### Task goal:
Retype every entry word for word. Omit the pictures.

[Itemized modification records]
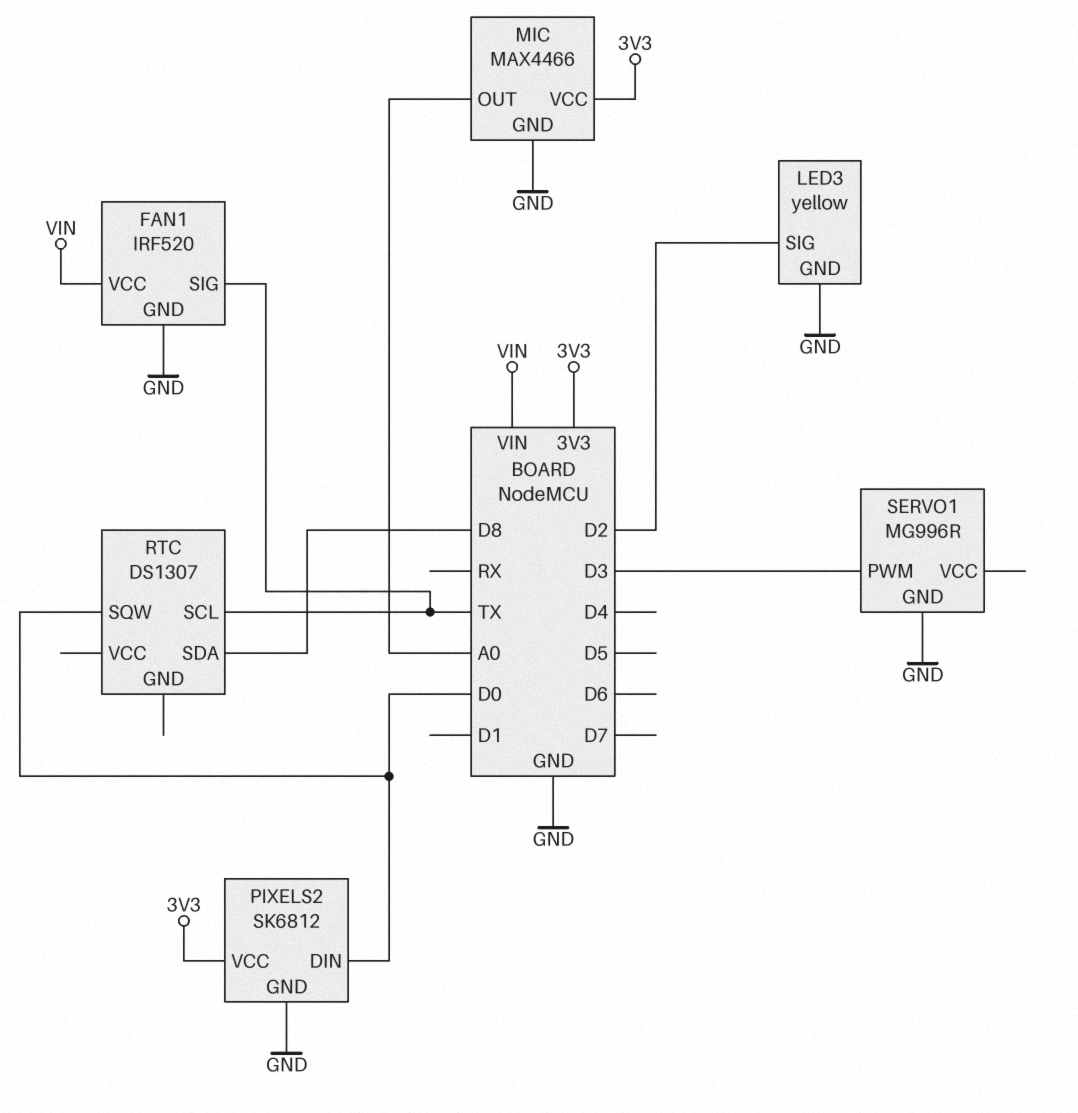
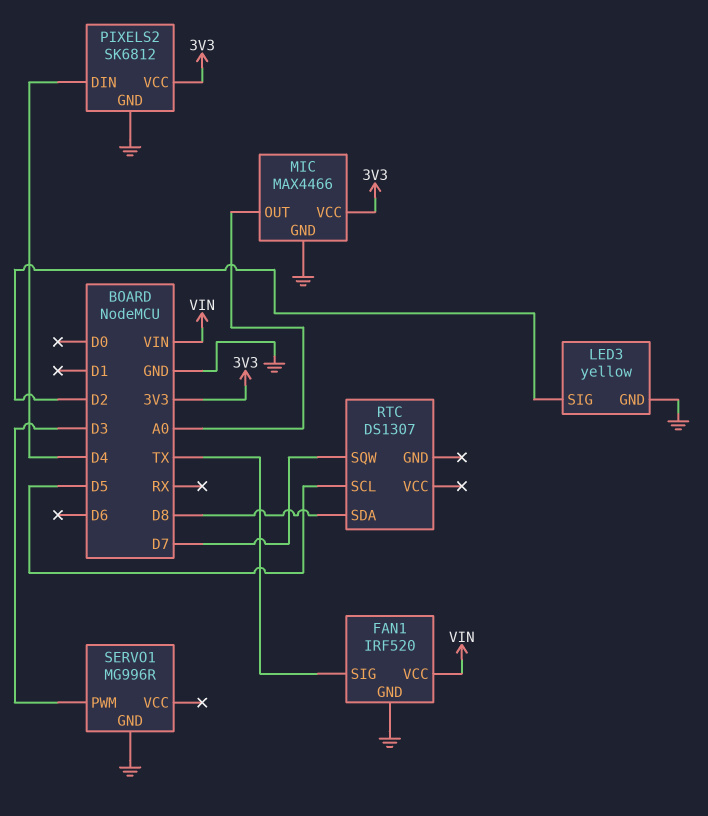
PIXELS2 pin DIN: D0 -> D4
RTC pin SCL: TX -> D5
RTC pin SQW: D0 -> D7

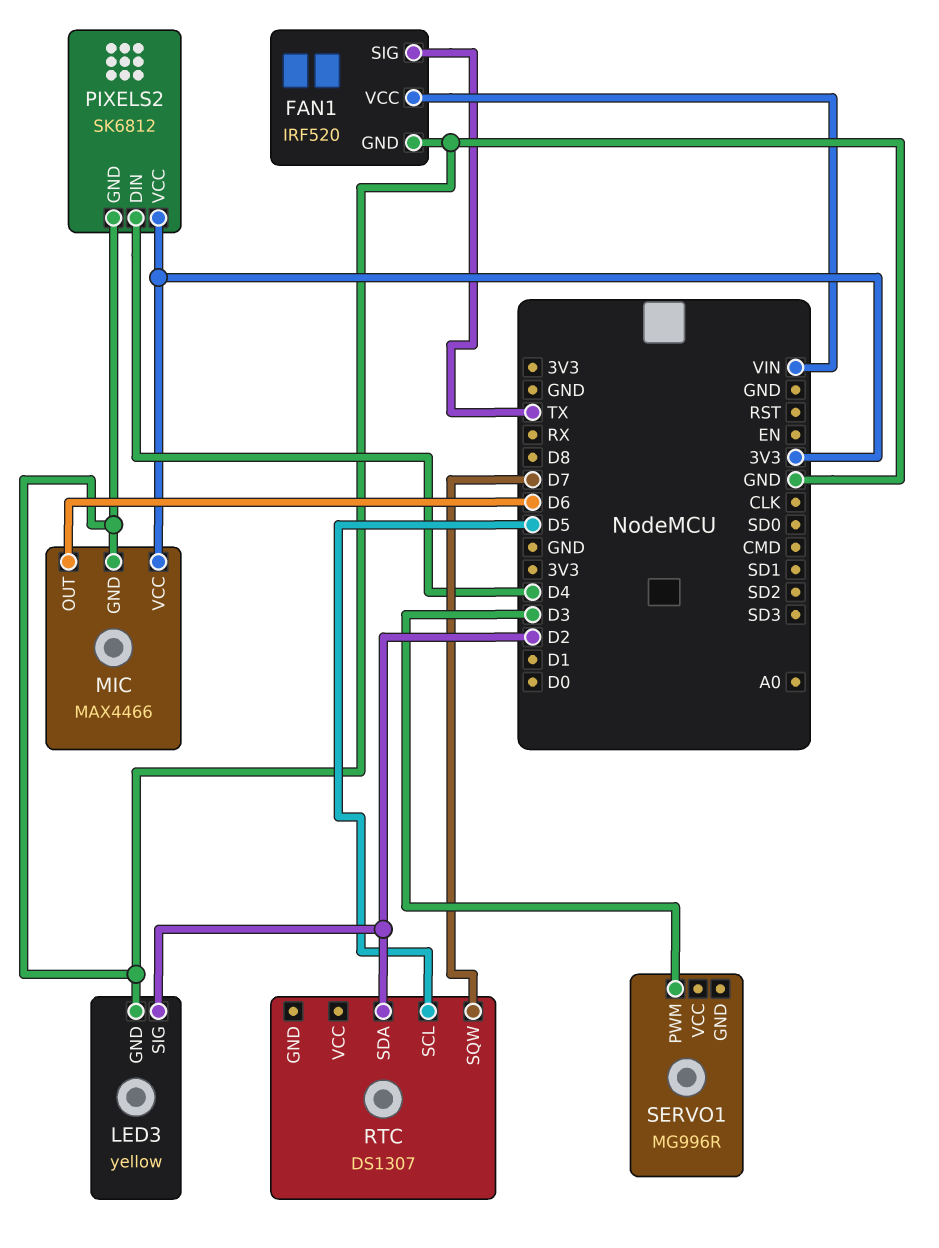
MIC pin OUT: A0 -> D6
RTC pin SDA: D8 -> D2
SERVO1 pin GND: GND -> none

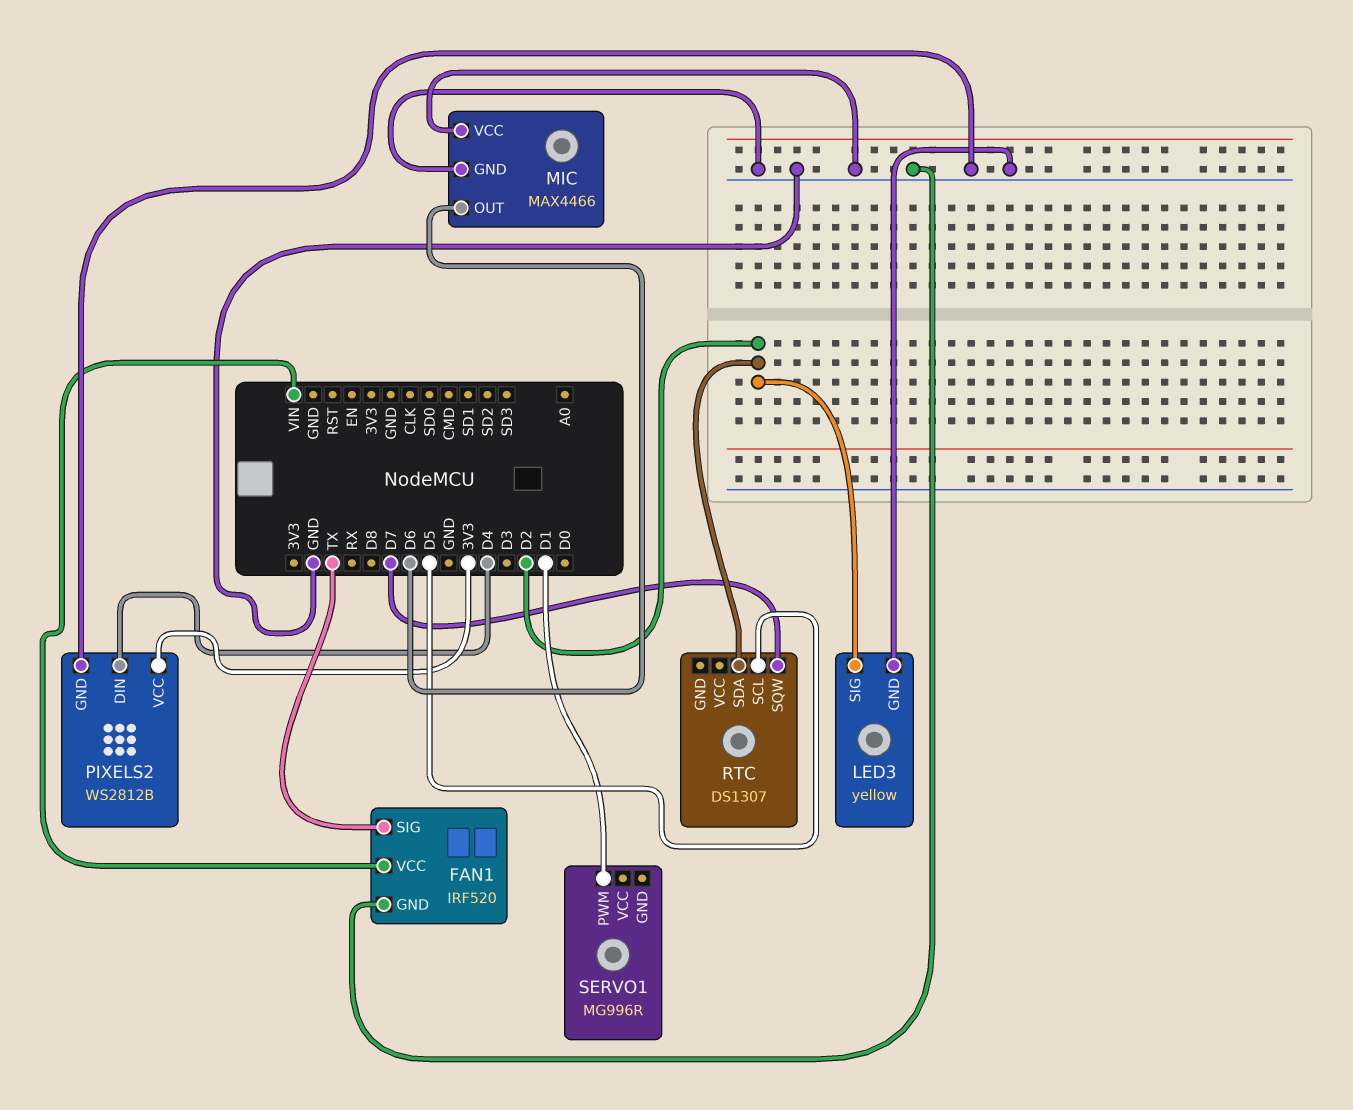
MIC pin VCC: 3V3 -> GND
PIXELS2: SK6812 -> WS2812B
SERVO1 pin PWM: D3 -> D1

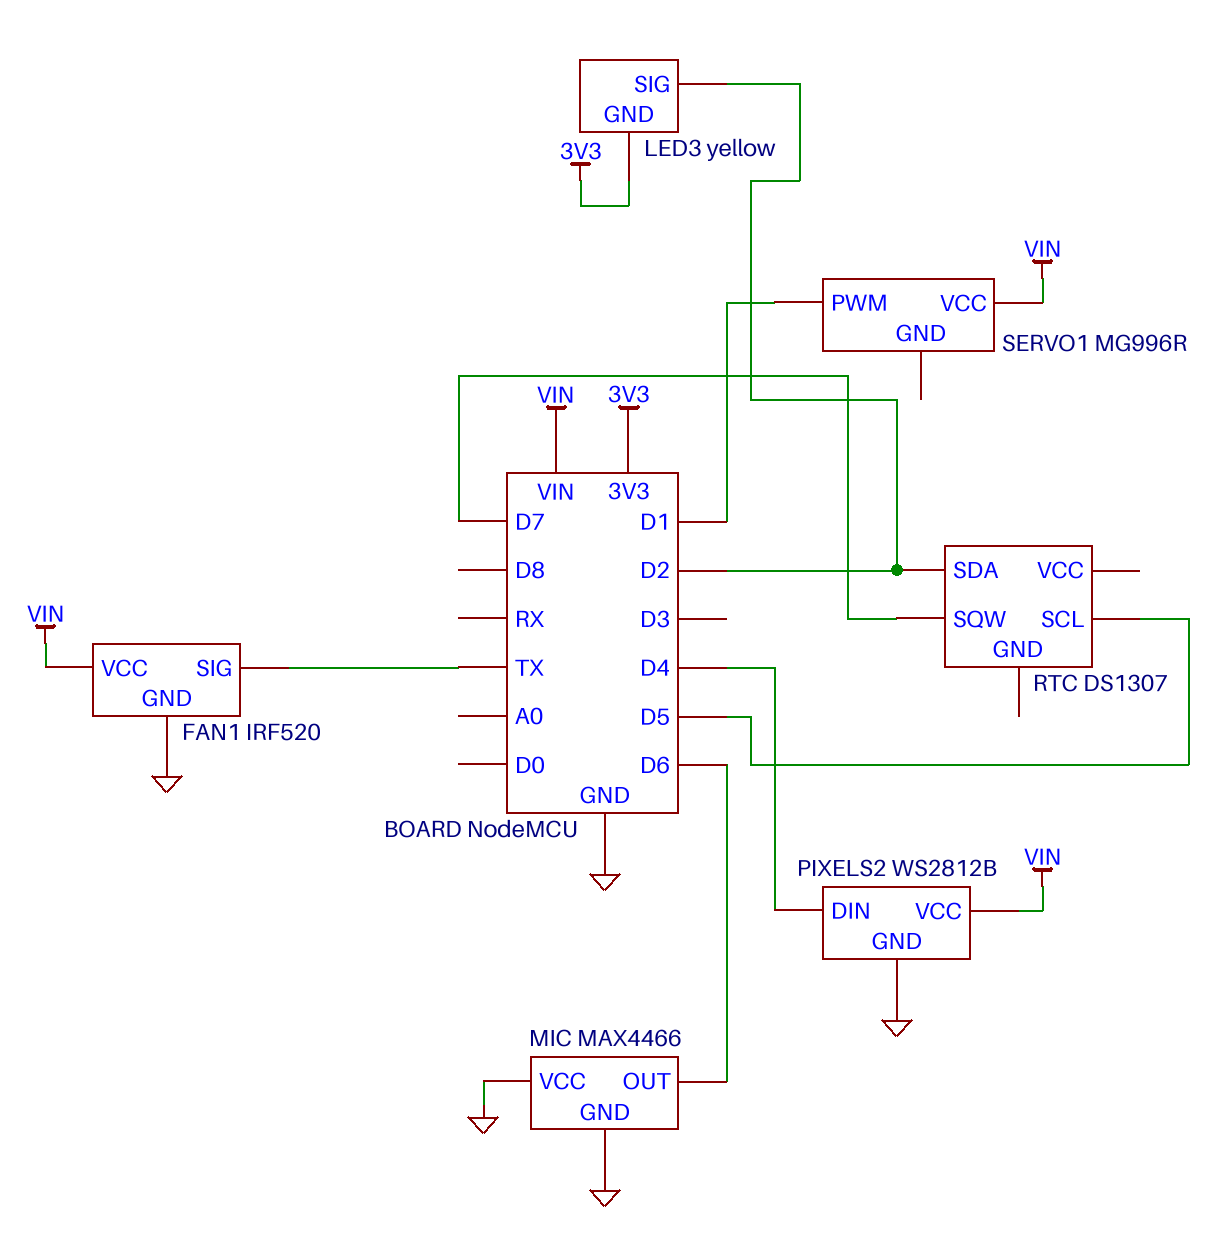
LED3 pin GND: GND -> 3V3
PIXELS2 pin VCC: 3V3 -> VIN
SERVO1 pin VCC: none -> VIN

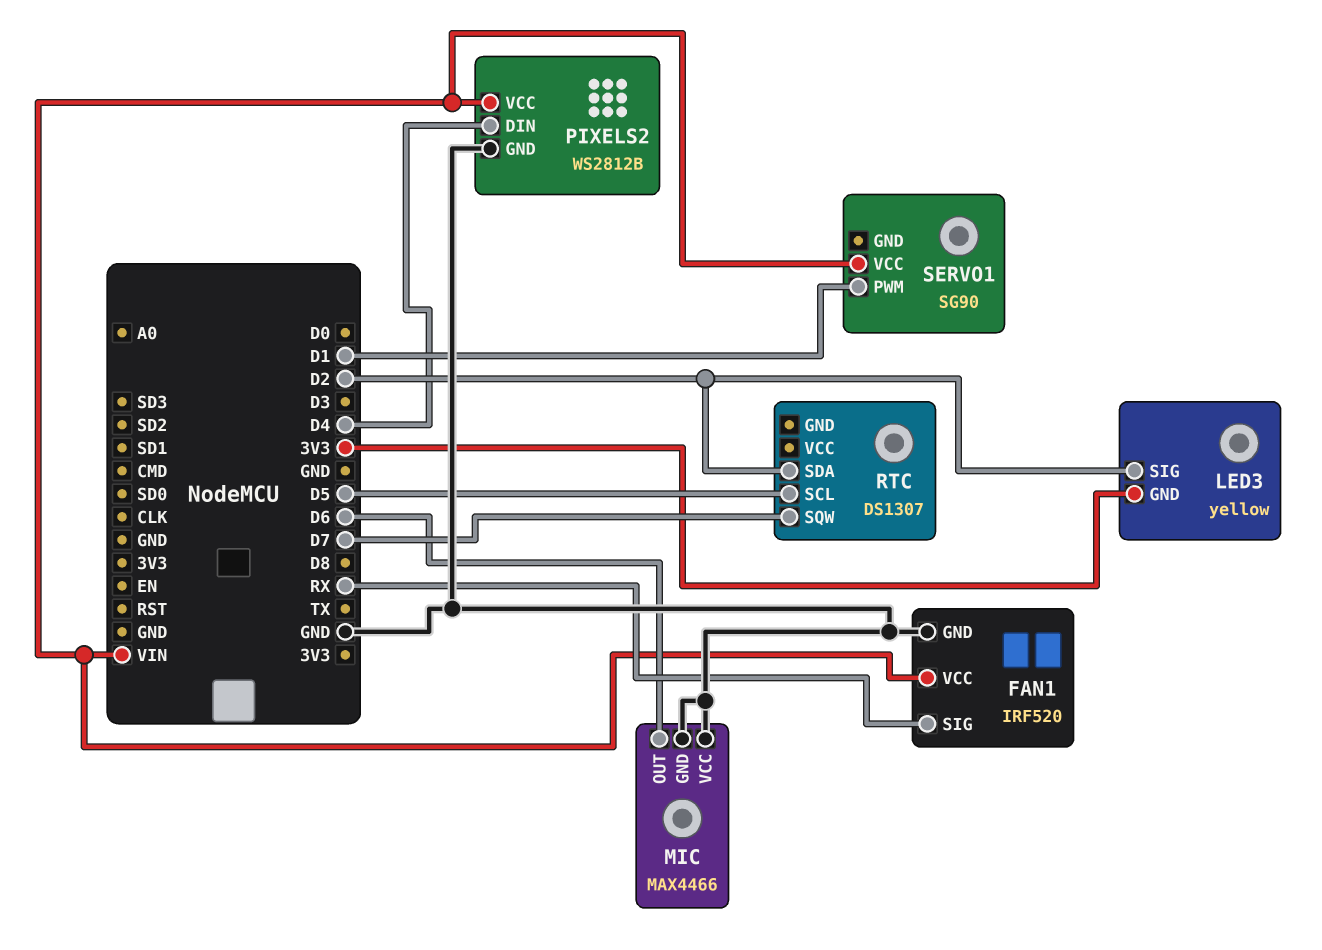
FAN1 pin SIG: TX -> RX
SERVO1: MG996R -> SG90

### Result of this exercise:
PIXELS2 pin DIN: D0 -> D4
RTC pin SCL: TX -> D5
RTC pin SQW: D0 -> D7

MIC pin OUT: A0 -> D6
RTC pin SDA: D8 -> D2
SERVO1 pin GND: GND -> none

MIC pin VCC: 3V3 -> GND
PIXELS2: SK6812 -> WS2812B
SERVO1 pin PWM: D3 -> D1

LED3 pin GND: GND -> 3V3
PIXELS2 pin VCC: 3V3 -> VIN
SERVO1 pin VCC: none -> VIN

FAN1 pin SIG: TX -> RX
SERVO1: MG996R -> SG90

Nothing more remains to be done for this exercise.